| WORK ITEM |
Print, exactly and without pictures, the lines from the one where "white cupcake: 2 -> 1" appears down to the end of the entries.
==================================================
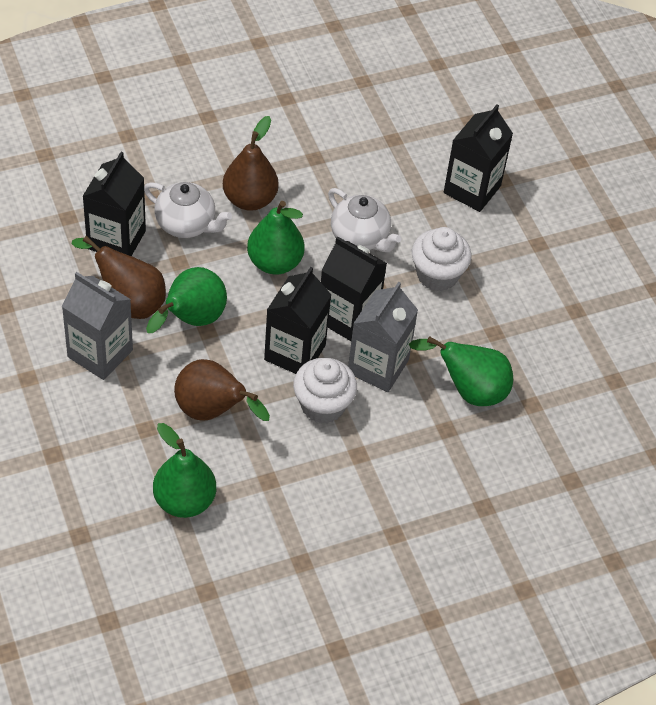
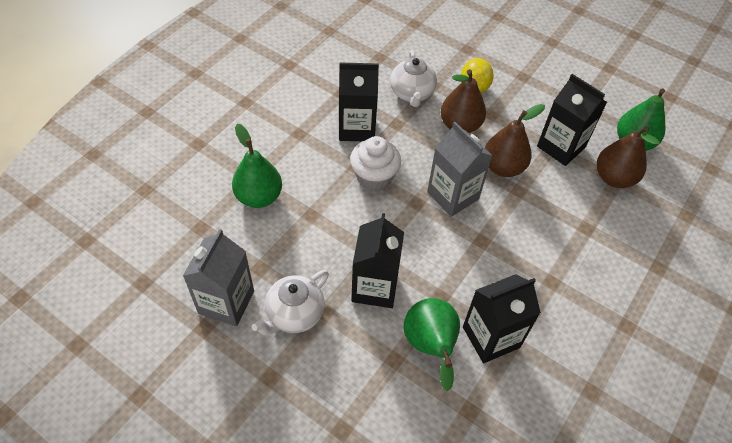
green pear: 4 -> 3
white cupcake: 2 -> 1
yellow lemon: 0 -> 1

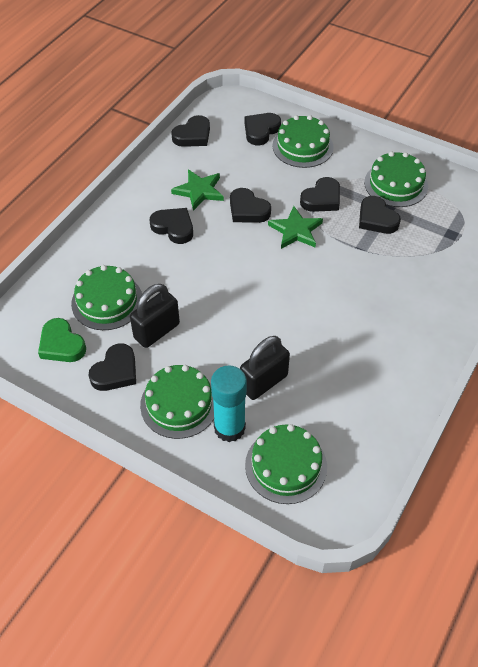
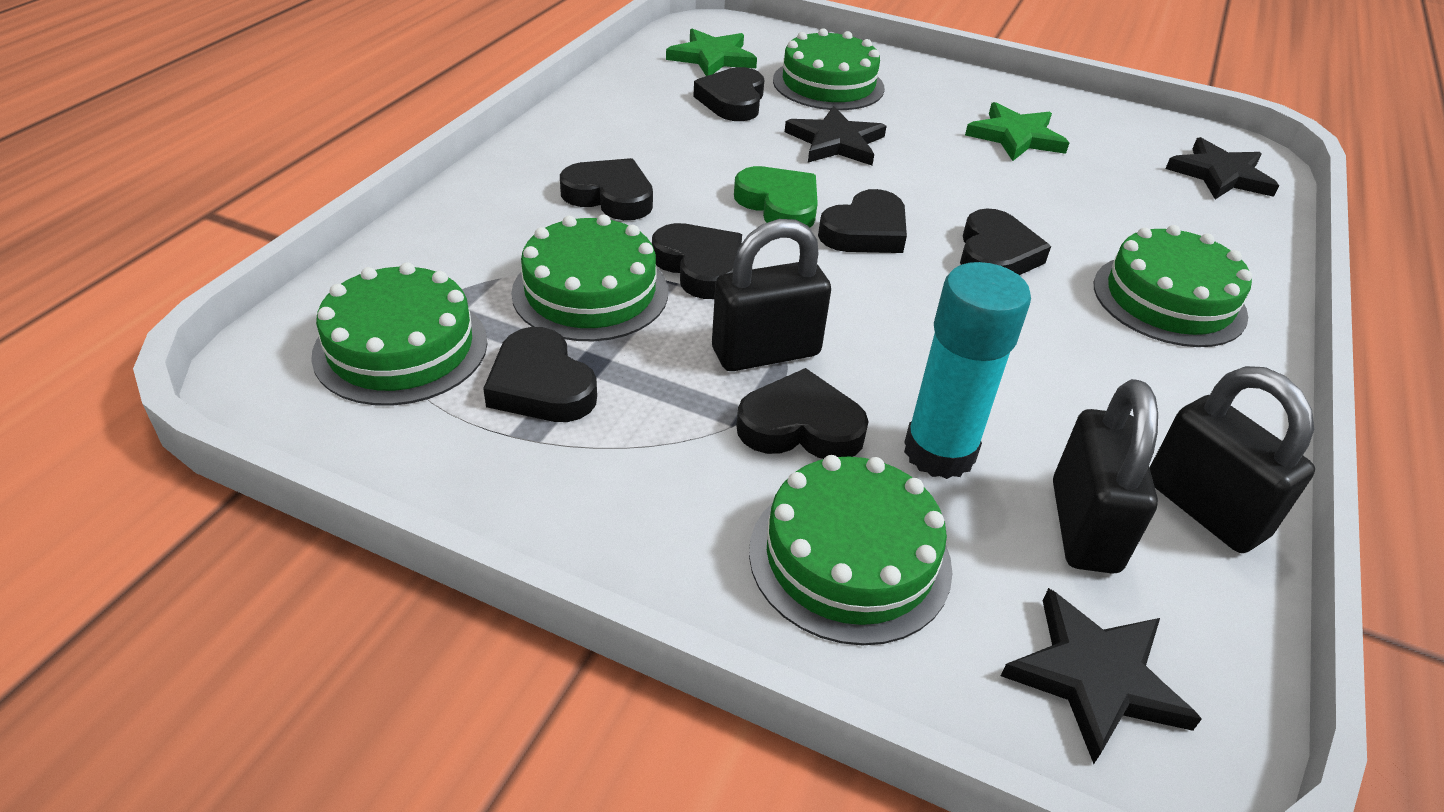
black padlock: 2 -> 3
black star: 0 -> 3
==================================================
| TASK RESPONSE |
white cupcake: 2 -> 1
yellow lemon: 0 -> 1

black padlock: 2 -> 3
black star: 0 -> 3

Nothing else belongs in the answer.